-------- DATA FOR THIS EXERCISE

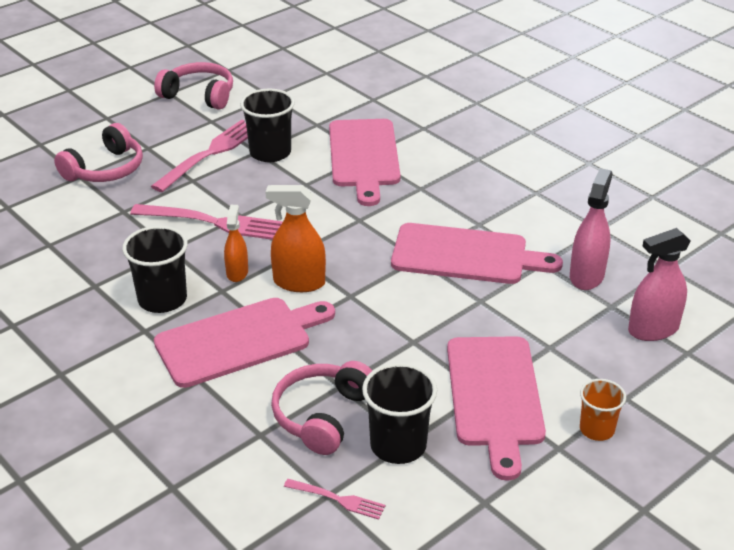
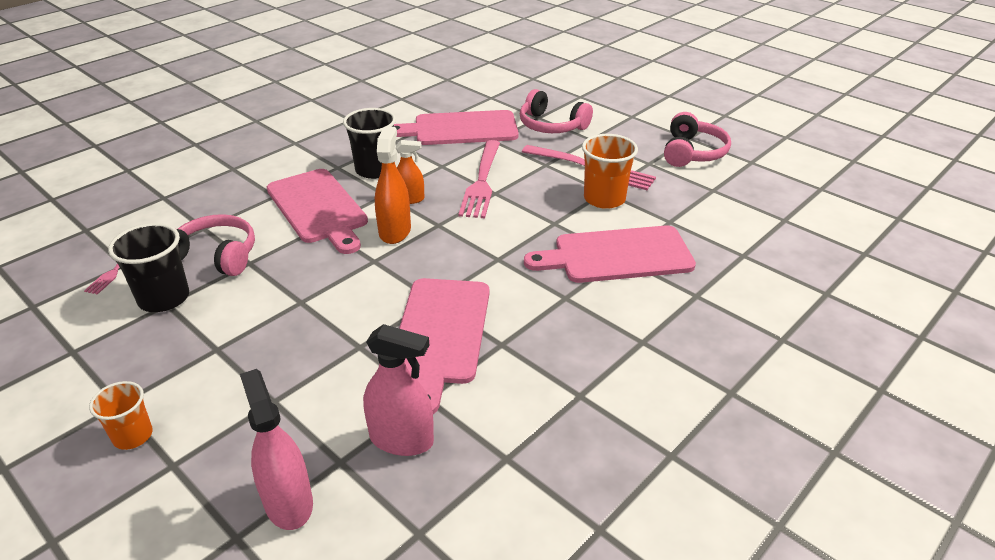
camera: 85 degrees right, 0 degrees up
black cup [240,89,295,162] -> orange cup [582,134,638,209]
pink cutting board [447,336,546,481] -> pink cutting board moved to [394,110,519,145]

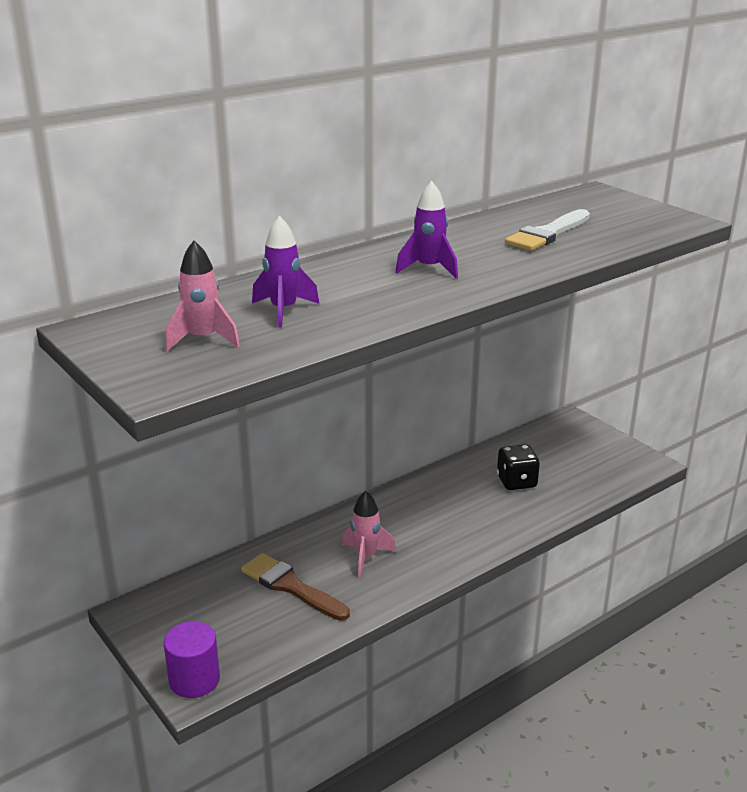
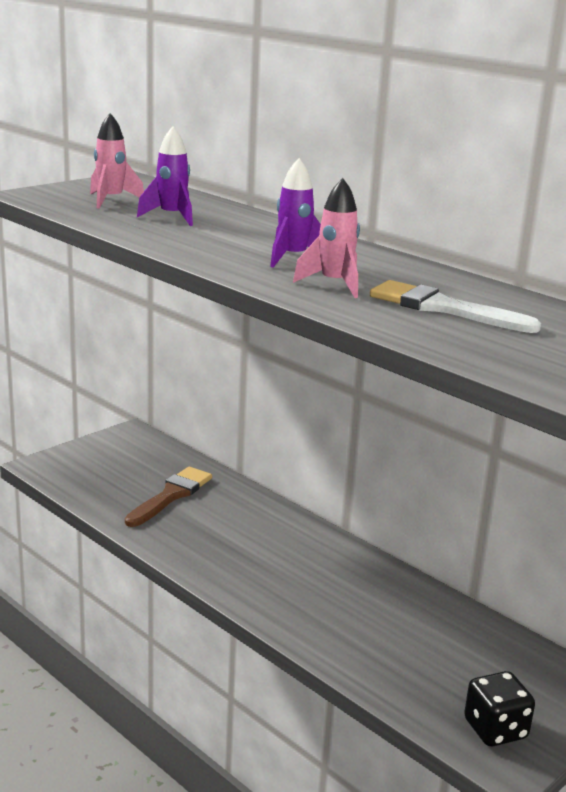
camera: 80 degrees right, 5 degrees down
purple cylinder [164,621,220,698] -> none
pink rocket [342,491,396,578] -> pink rocket moved to [293,178,360,298]
black dice [497,444,540,490] -> black dice moved to [464,671,535,746]

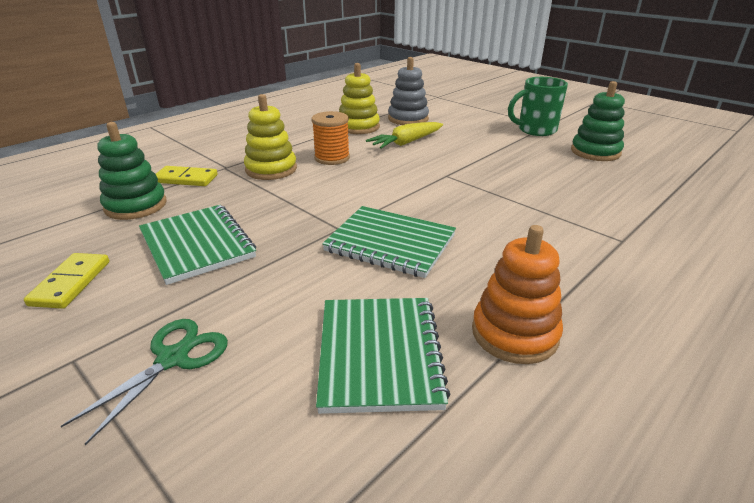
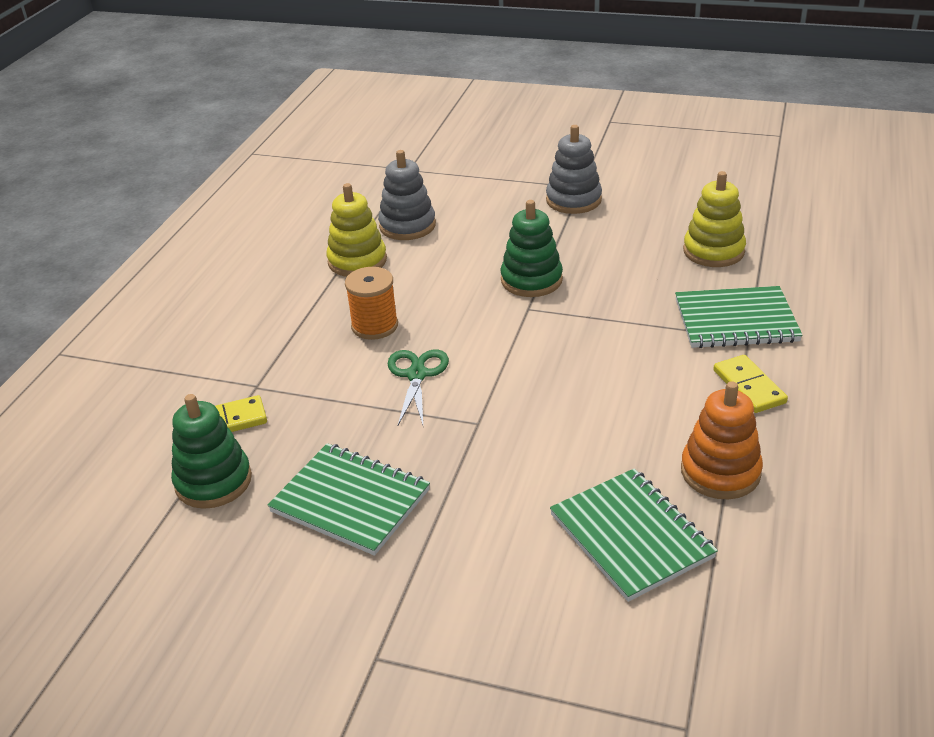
camera: 25 degrees left, 5 degrees up
yellow domino [24,253,109,309] -> yellow domino moved to [713,355,788,413]
green scissors [61,319,228,445] -> green scissors moved to [387,349,449,426]
yellow stacking toy [244,94,297,180] -> yellow stacking toy moved to [683,171,746,267]
green notebook [322,206,456,278] -> green notebook moved to [675,286,803,348]
yellow carrot [366,122,443,149] -> none
green mug [508,77,568,136] -> grey stacking toy [546,125,602,214]
green stacking toy [571,81,625,161] -> green stacking toy moved to [501,200,563,297]

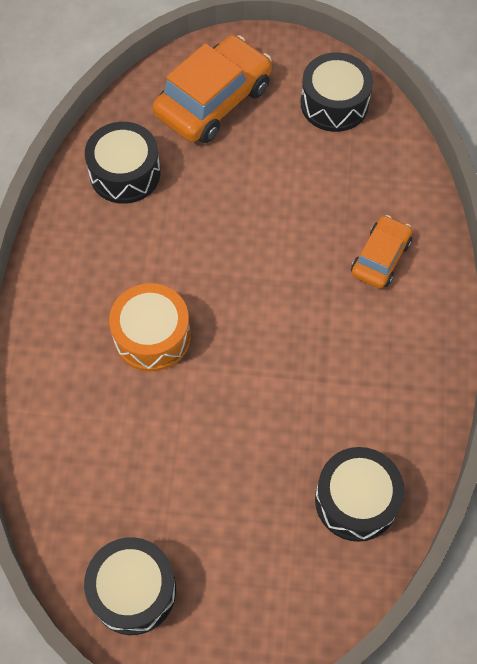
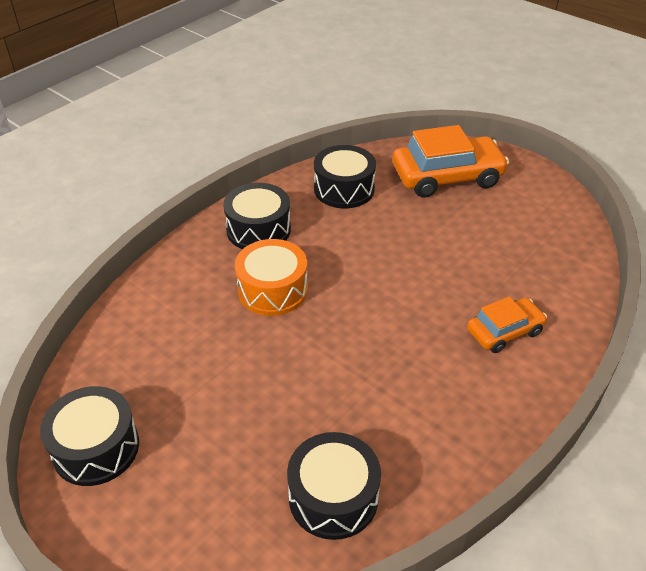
camera: 35 degrees right, 20 degrees down
black drum [301,52,373,132] -> black drum moved to [223,183,291,249]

----------------

• ABOUT THIS TASK: Copy the lines that hold the word "green". Take them from the records above.

• SOLVED PROBLEM:
green scissors [61,319,228,445] -> green scissors moved to [387,349,449,426]
green notebook [322,206,456,278] -> green notebook moved to [675,286,803,348]
green mug [508,77,568,136] -> grey stacking toy [546,125,602,214]
green stacking toy [571,81,625,161] -> green stacking toy moved to [501,200,563,297]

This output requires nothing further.